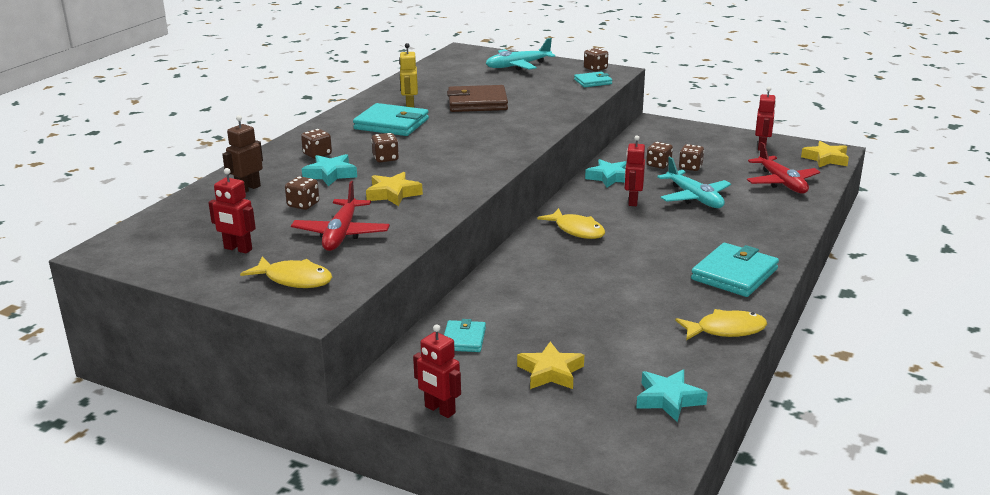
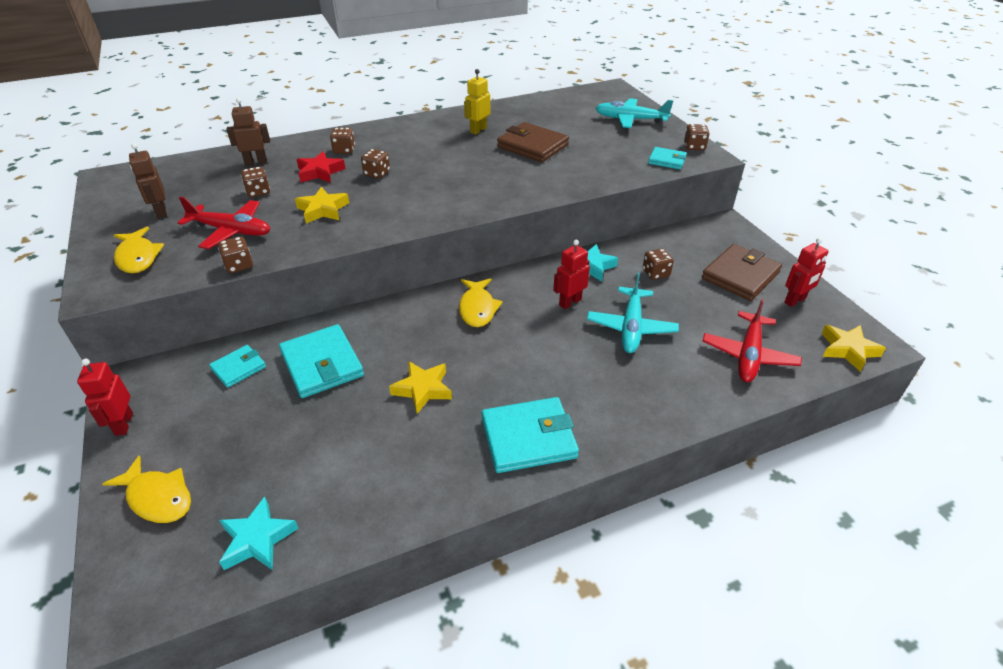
camera: 40 degrees right, 15 degrees up
(237, 249) = (161, 212): red robot -> brown robot
(330, 174) = (320, 172): turquoise star -> red star
(341, 234) = (231, 231): red plane -> red plane turned 120 degrees counterclockwise
(391, 124) = (437, 142): turquoise wallet -> turquoise wallet (322, 364)
(550, 372) = (234, 442): yellow star -> yellow star (423, 389)
(690, 167) = (681, 290): brown dice -> brown dice (239, 265)
(711, 146) = (740, 275): none -> brown wallet
(726, 330) = (419, 498): yellow fish -> yellow fish (158, 497)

[REQUIRED WORK]
Output the entries above exactly. Drop the pictures.

[COMPLETED TASK]
camera: 40 degrees right, 15 degrees up
(237, 249) = (161, 212): red robot -> brown robot
(330, 174) = (320, 172): turquoise star -> red star
(341, 234) = (231, 231): red plane -> red plane turned 120 degrees counterclockwise
(391, 124) = (437, 142): turquoise wallet -> turquoise wallet (322, 364)
(550, 372) = (234, 442): yellow star -> yellow star (423, 389)
(690, 167) = (681, 290): brown dice -> brown dice (239, 265)
(711, 146) = (740, 275): none -> brown wallet
(726, 330) = (419, 498): yellow fish -> yellow fish (158, 497)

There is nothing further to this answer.